**What to do:**
Work through the listing below and give again exactly the lines from the one with "grey plane: 8 -> 6" to the one with "orange soap dispenser: 4 -> 1", both ends included. All other lines and all pictures stay out.
+ + + +
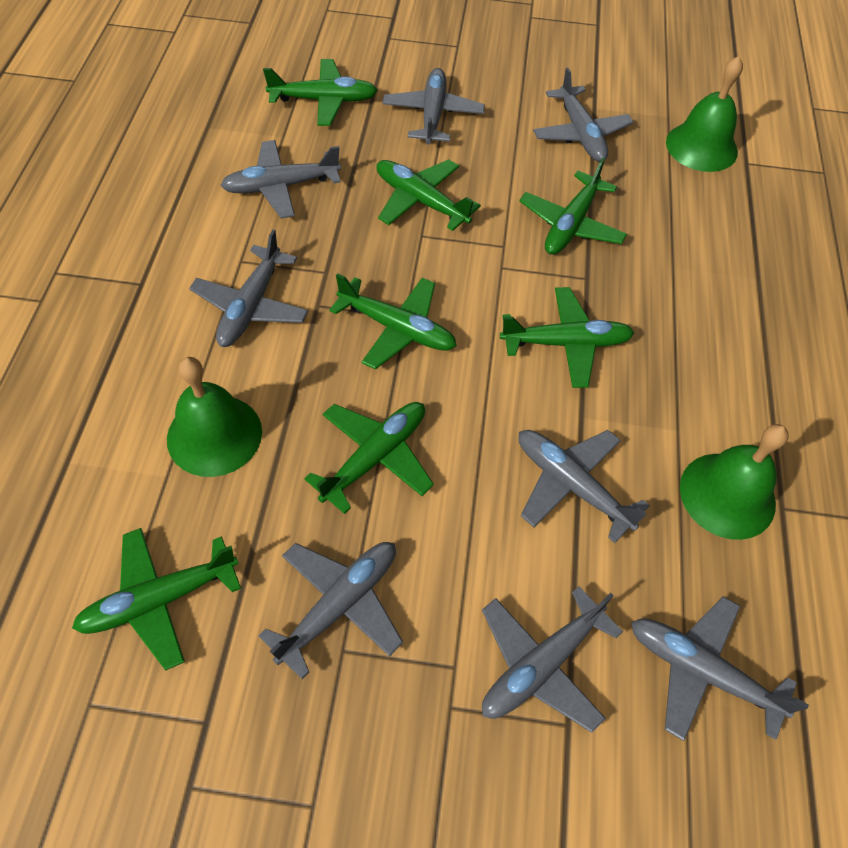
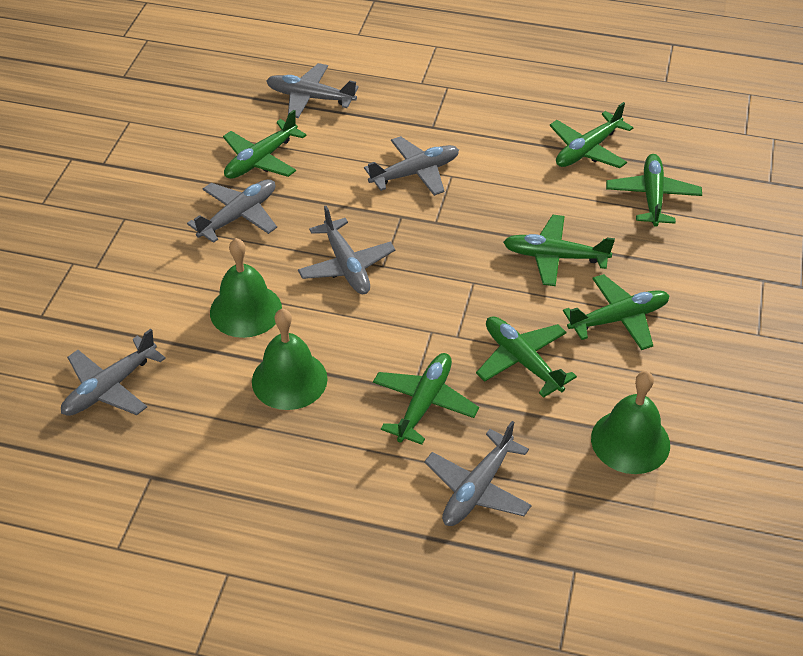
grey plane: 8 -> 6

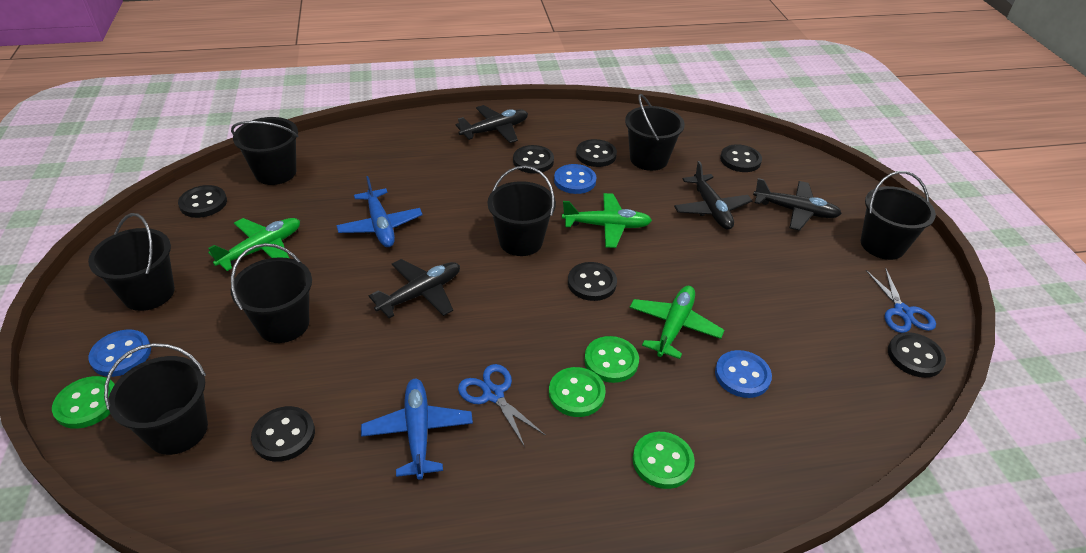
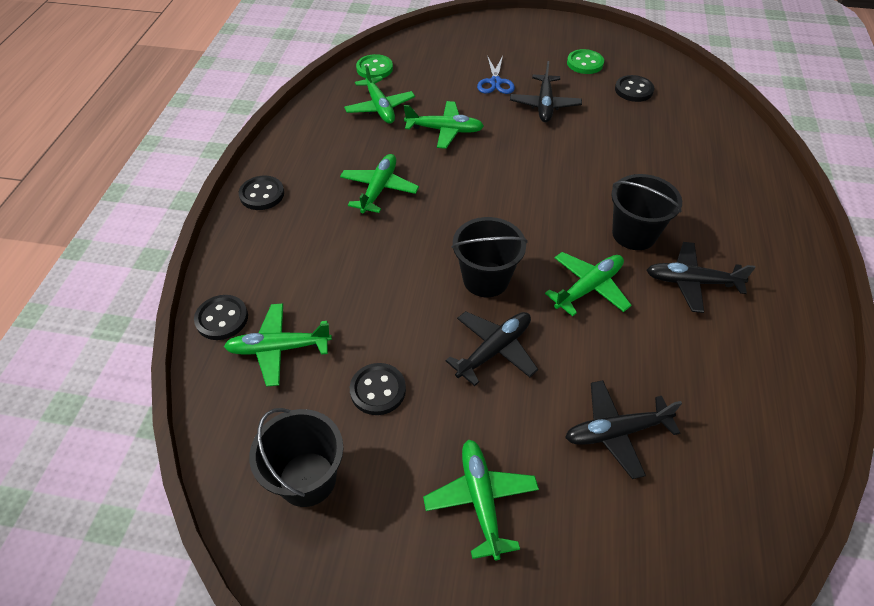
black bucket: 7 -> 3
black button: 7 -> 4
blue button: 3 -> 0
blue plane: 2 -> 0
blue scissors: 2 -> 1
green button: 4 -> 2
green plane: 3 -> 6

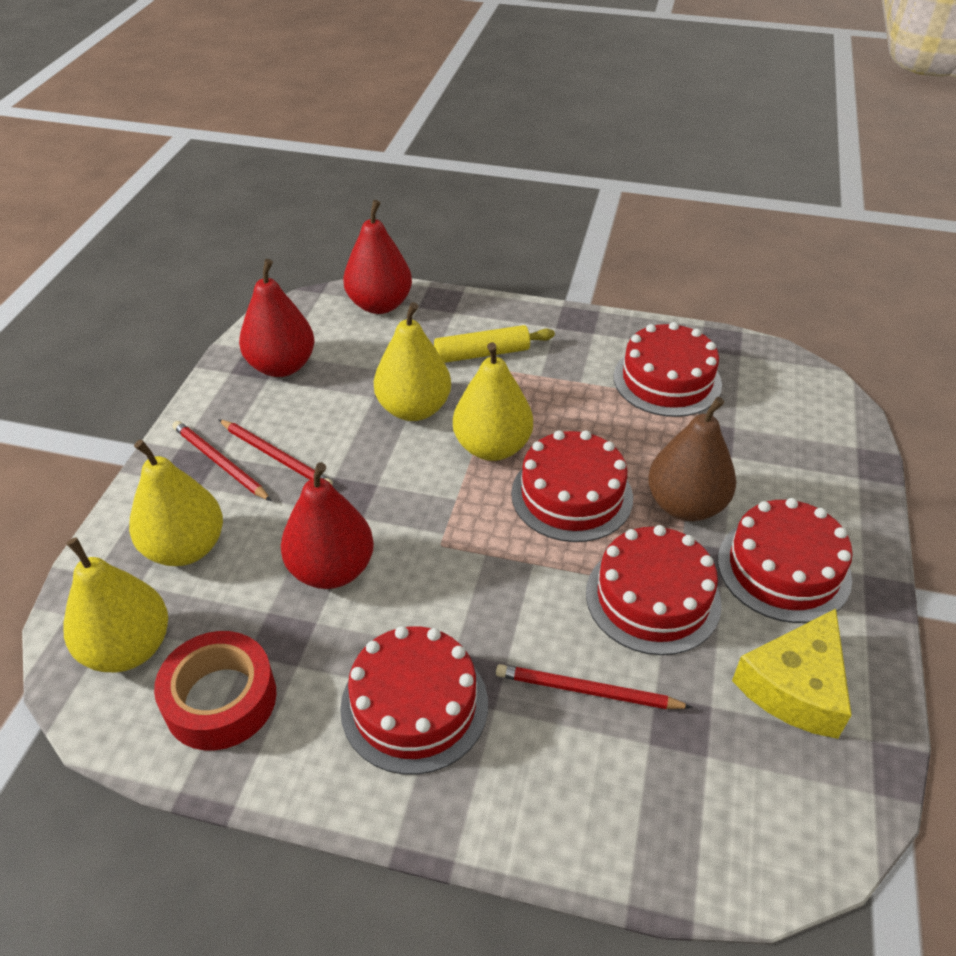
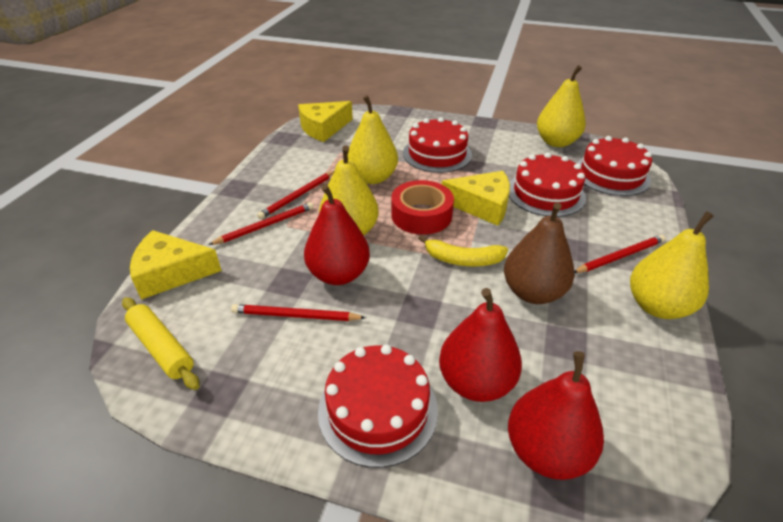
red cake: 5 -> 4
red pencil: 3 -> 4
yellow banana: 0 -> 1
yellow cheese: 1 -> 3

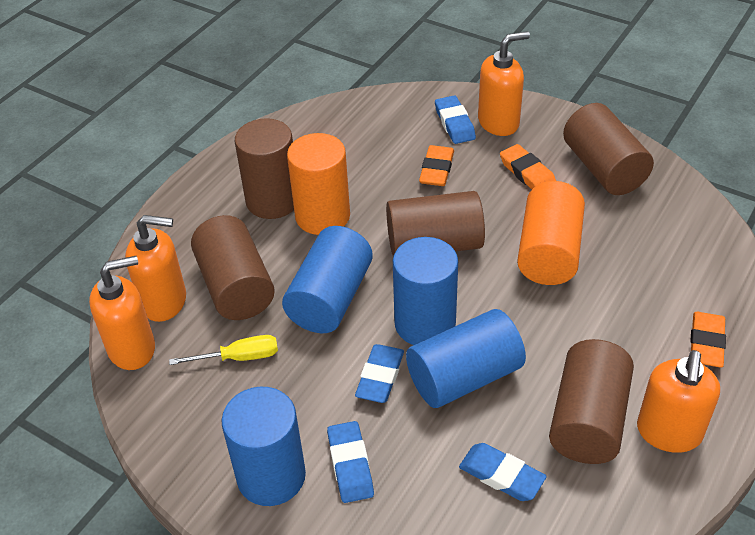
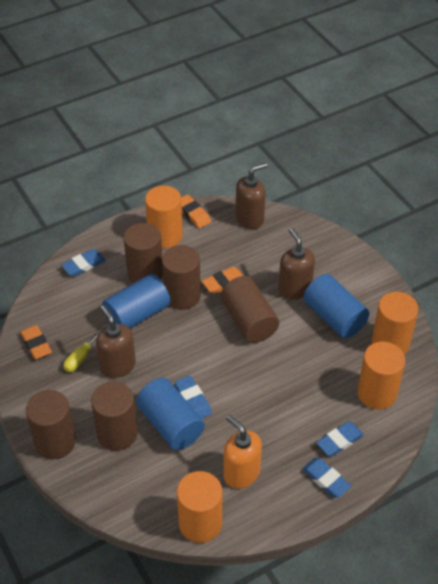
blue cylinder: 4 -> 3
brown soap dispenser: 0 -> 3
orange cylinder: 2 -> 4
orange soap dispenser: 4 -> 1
+ + + +
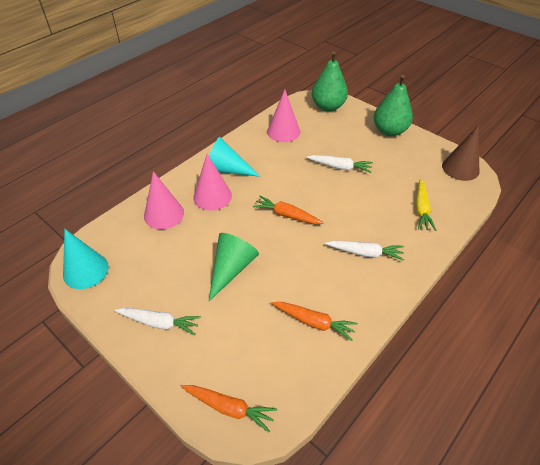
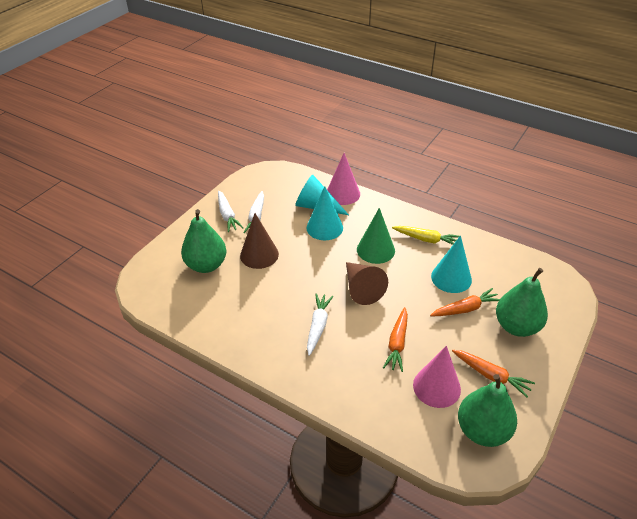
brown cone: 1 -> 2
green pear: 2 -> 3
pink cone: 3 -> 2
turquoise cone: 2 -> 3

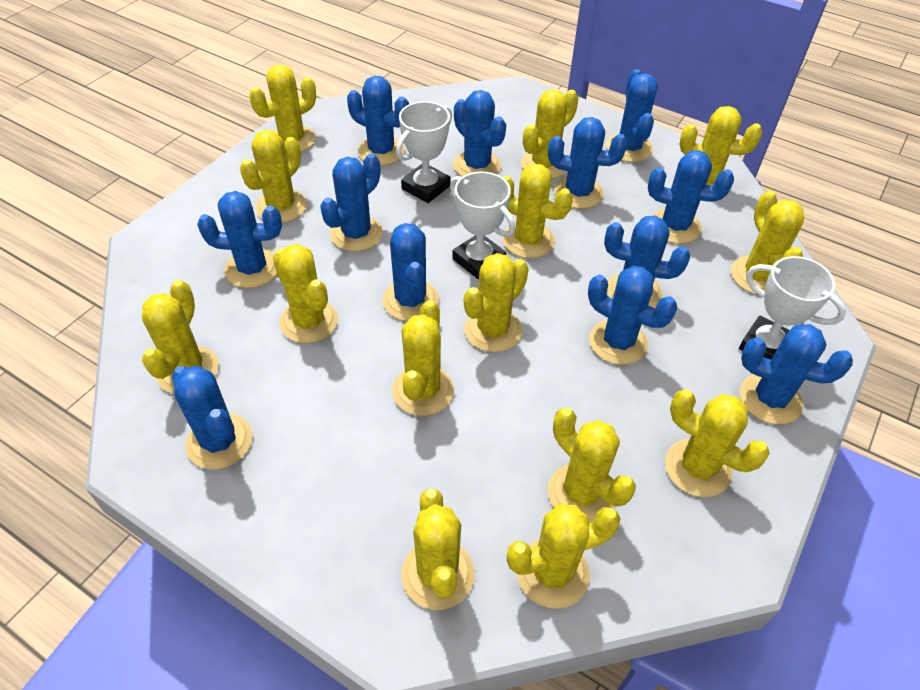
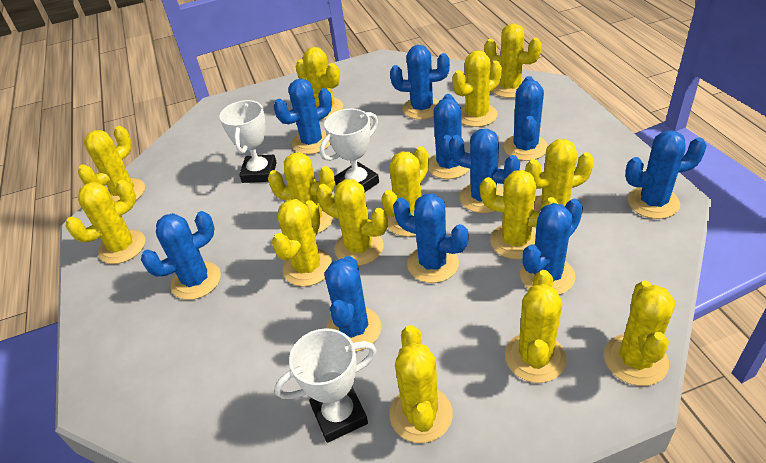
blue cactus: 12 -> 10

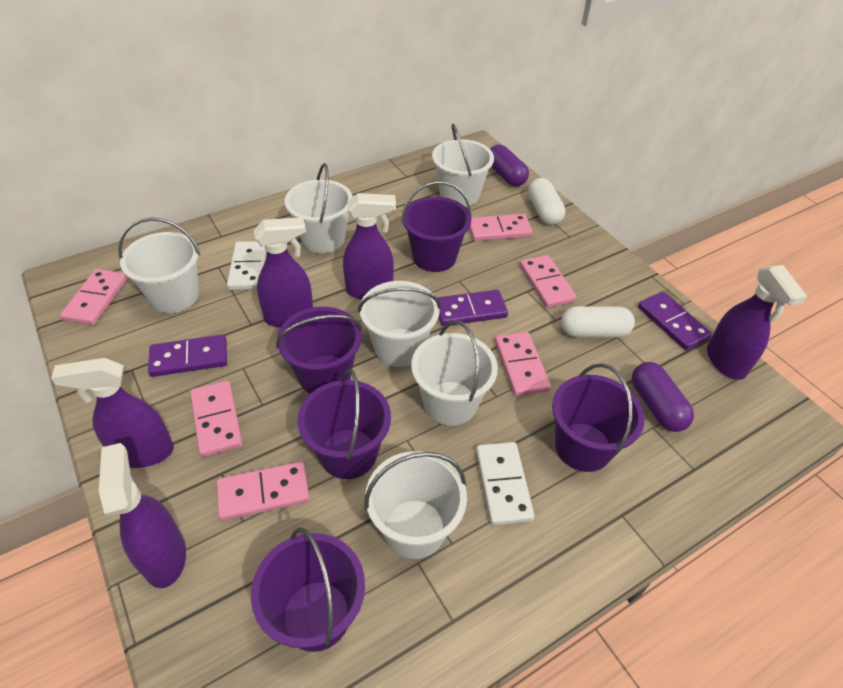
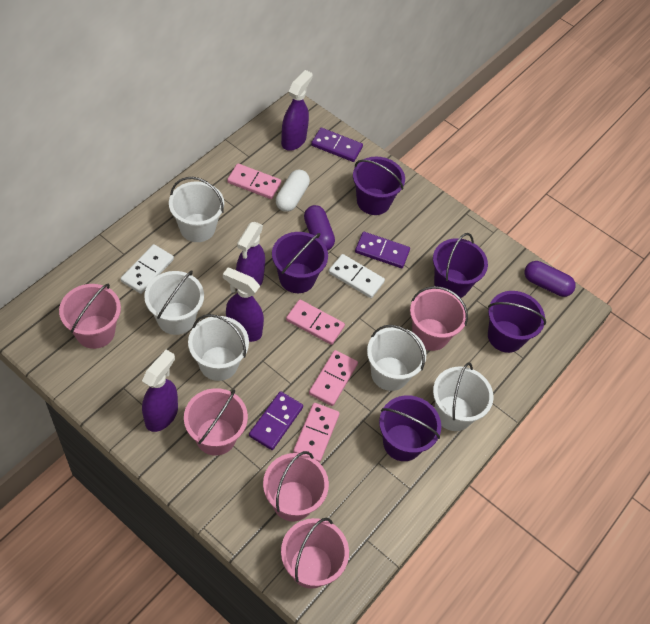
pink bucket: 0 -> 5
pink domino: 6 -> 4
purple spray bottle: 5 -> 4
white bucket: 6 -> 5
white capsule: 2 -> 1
+ + + +
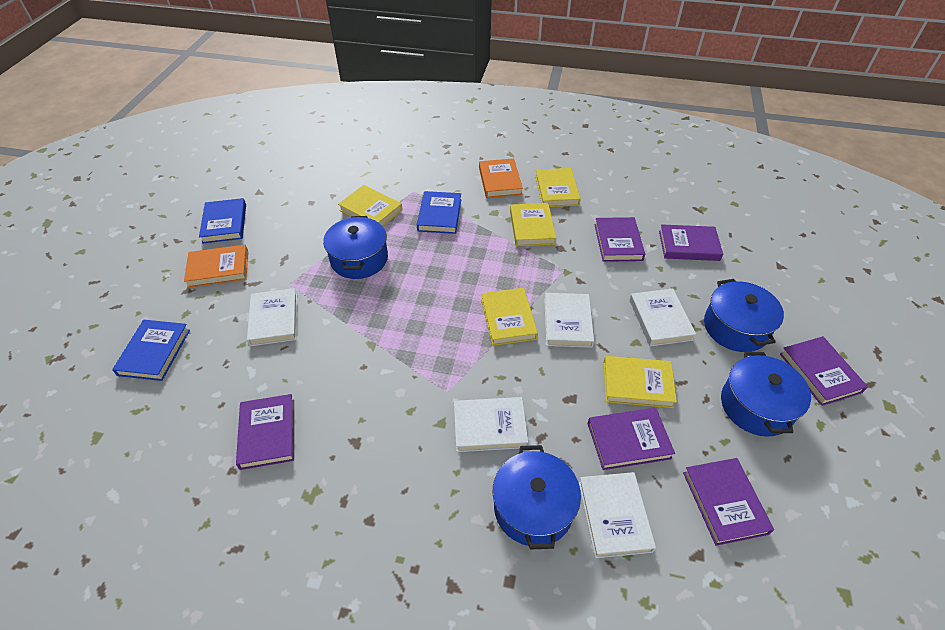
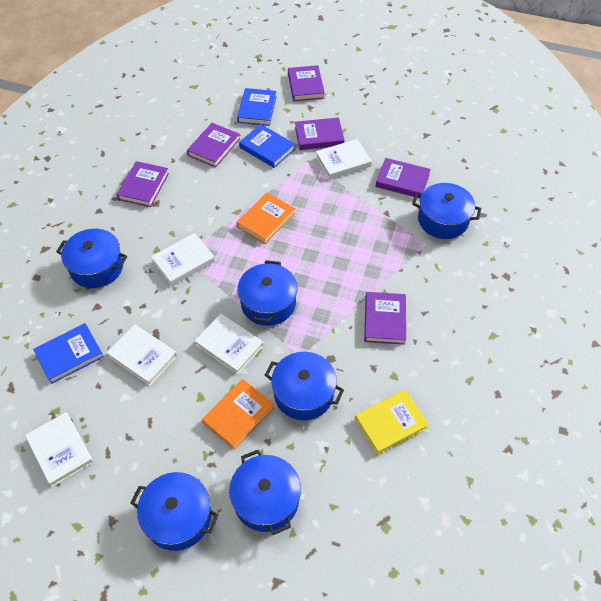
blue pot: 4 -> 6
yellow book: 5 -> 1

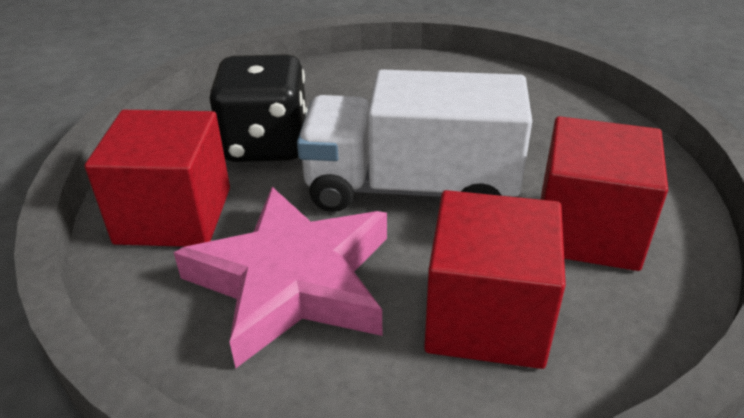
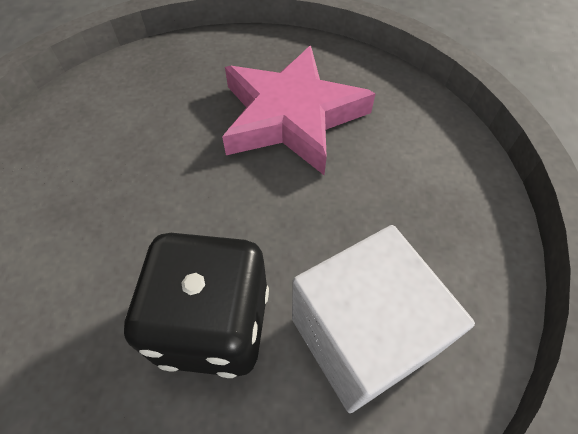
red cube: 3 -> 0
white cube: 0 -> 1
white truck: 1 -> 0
+ + + +
**Written response:**
grey plane: 8 -> 6

black bucket: 7 -> 3
black button: 7 -> 4
blue button: 3 -> 0
blue plane: 2 -> 0
blue scissors: 2 -> 1
green button: 4 -> 2
green plane: 3 -> 6

red cake: 5 -> 4
red pencil: 3 -> 4
yellow banana: 0 -> 1
yellow cheese: 1 -> 3

blue cylinder: 4 -> 3
brown soap dispenser: 0 -> 3
orange cylinder: 2 -> 4
orange soap dispenser: 4 -> 1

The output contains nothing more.